• **Exercise objective**:
Copy each line of the records below that mentions the word "STEPPER".

• **Dataset**:
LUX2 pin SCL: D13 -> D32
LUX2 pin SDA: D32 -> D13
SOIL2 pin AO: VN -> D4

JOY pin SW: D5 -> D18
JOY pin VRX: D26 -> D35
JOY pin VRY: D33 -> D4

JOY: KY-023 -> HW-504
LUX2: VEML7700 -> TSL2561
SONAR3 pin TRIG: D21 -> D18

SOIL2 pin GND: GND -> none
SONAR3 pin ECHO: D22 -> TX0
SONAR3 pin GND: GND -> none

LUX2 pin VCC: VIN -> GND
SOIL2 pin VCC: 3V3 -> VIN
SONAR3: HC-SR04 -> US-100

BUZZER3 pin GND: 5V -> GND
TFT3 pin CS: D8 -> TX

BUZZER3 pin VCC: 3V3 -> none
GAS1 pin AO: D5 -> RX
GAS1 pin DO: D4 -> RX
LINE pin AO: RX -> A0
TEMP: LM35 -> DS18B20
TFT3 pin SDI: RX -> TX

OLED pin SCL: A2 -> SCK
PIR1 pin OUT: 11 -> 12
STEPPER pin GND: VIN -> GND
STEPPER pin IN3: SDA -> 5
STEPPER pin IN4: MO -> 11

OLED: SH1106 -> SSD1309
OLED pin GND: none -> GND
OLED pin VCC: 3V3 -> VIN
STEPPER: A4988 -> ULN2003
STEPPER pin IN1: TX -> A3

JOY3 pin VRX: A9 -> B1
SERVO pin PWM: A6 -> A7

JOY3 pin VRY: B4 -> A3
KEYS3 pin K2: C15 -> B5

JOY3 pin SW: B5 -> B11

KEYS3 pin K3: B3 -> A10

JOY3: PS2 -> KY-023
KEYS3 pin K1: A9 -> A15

• **Exercise output**:
STEPPER pin GND: VIN -> GND
STEPPER pin IN3: SDA -> 5
STEPPER pin IN4: MO -> 11
STEPPER: A4988 -> ULN2003
STEPPER pin IN1: TX -> A3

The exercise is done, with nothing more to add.